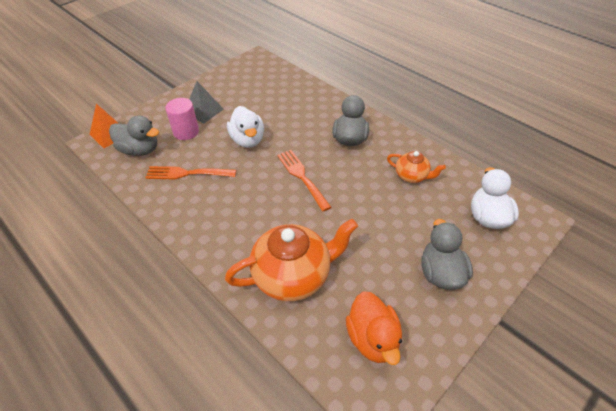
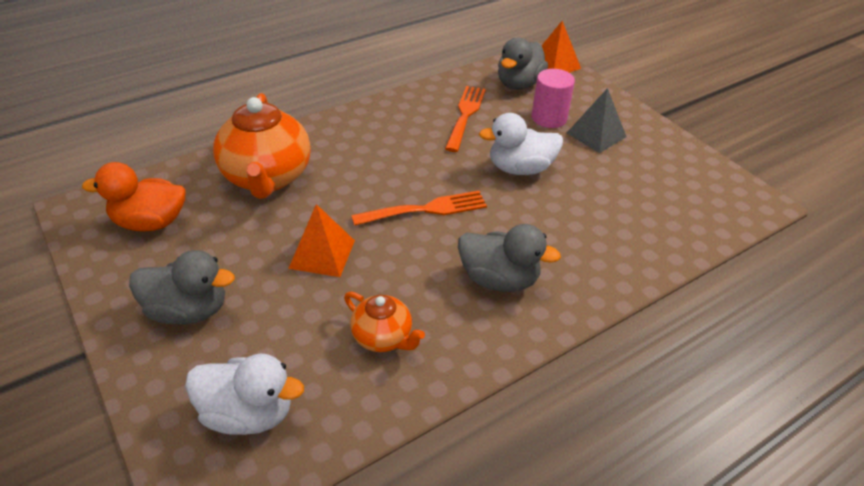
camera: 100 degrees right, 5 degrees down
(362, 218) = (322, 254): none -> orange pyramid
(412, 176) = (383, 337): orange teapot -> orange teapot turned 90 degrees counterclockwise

→ TASK:
Down to the last line, set down the data above exactly, and omit all images.

→ ANSWER TO THE EXERCISE:
camera: 100 degrees right, 5 degrees down
(362, 218) = (322, 254): none -> orange pyramid
(412, 176) = (383, 337): orange teapot -> orange teapot turned 90 degrees counterclockwise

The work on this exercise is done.